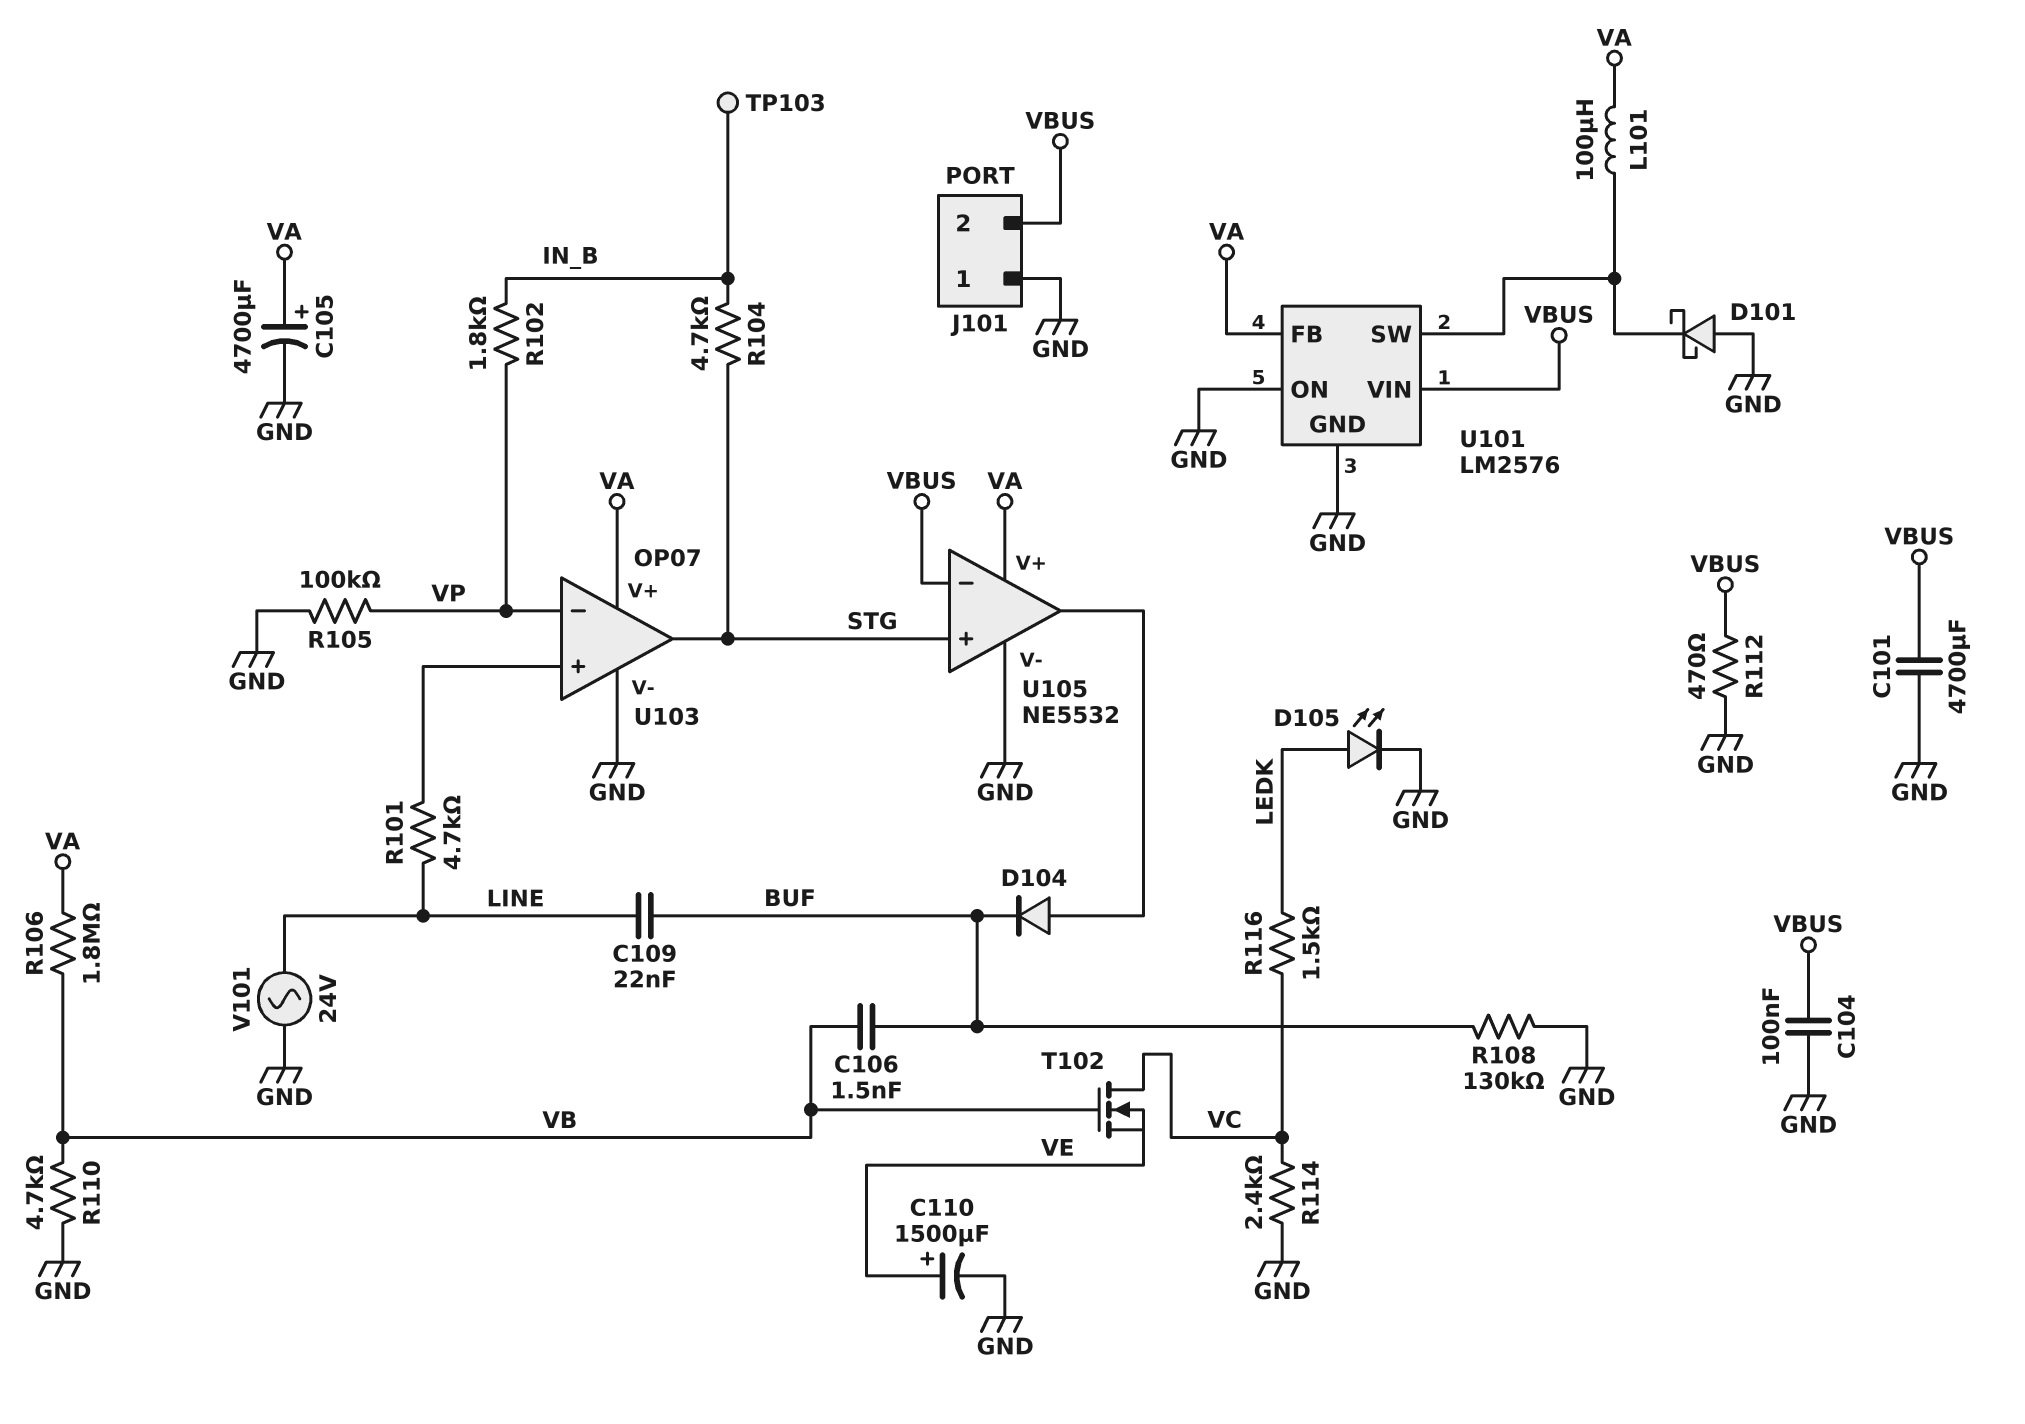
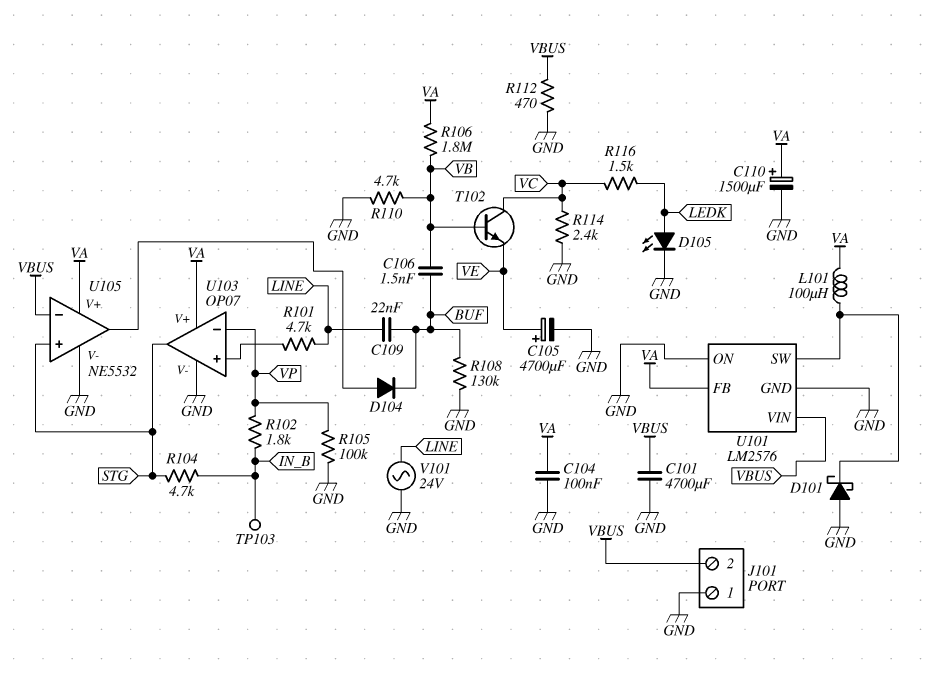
C104: 100nF (GND, VBUS) -> 100nF (GND, VA)
C105: 4700uF (plus VA, minus GND) -> 4700uF (plus VE, minus GND)
C110: 1500uF (plus VE, minus GND) -> 1500uF (plus VA, minus GND)
T102: NMOS (G VB, D VC, S VE) -> NPN (B VB, C VC, E VE)

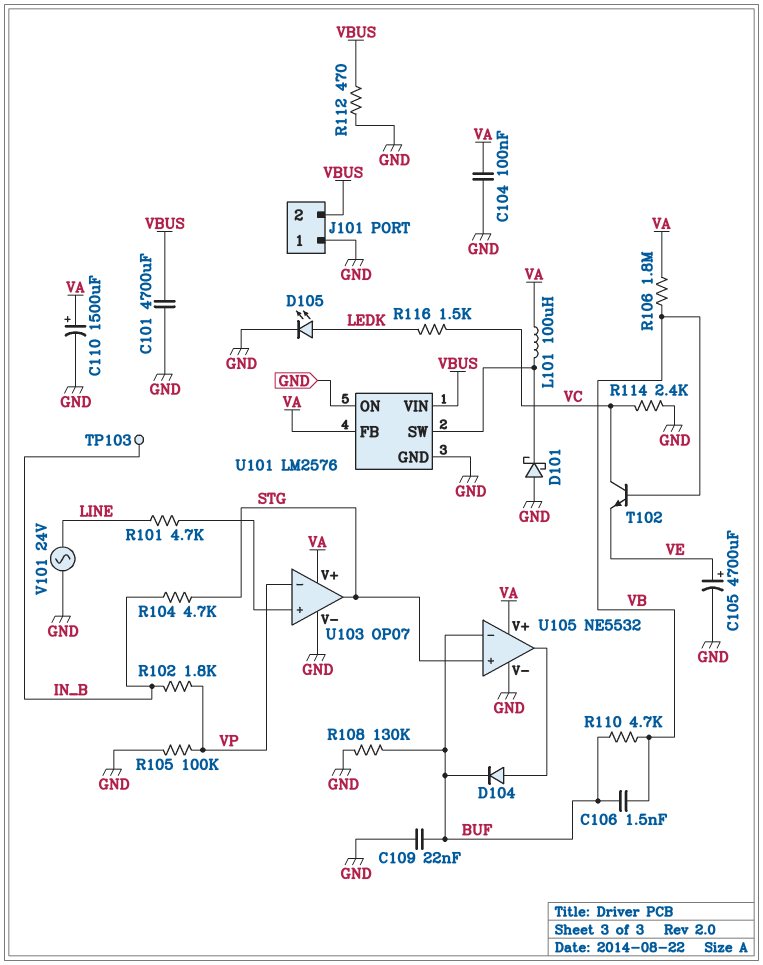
C109: 22nF (BUF, LINE) -> 22nF (BUF, GND)
R110: 4.7k (GND, VB) -> 4.7k (BUF, VB)
U105 pin in-: VBUS -> BUF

* * *

* [Work order]: Would you copy every entry exactly as it stands, leaving out the pictures?

* [Task solution]:
C104: 100nF (GND, VBUS) -> 100nF (GND, VA)
C105: 4700uF (plus VA, minus GND) -> 4700uF (plus VE, minus GND)
C110: 1500uF (plus VE, minus GND) -> 1500uF (plus VA, minus GND)
T102: NMOS (G VB, D VC, S VE) -> NPN (B VB, C VC, E VE)

C109: 22nF (BUF, LINE) -> 22nF (BUF, GND)
R110: 4.7k (GND, VB) -> 4.7k (BUF, VB)
U105 pin in-: VBUS -> BUF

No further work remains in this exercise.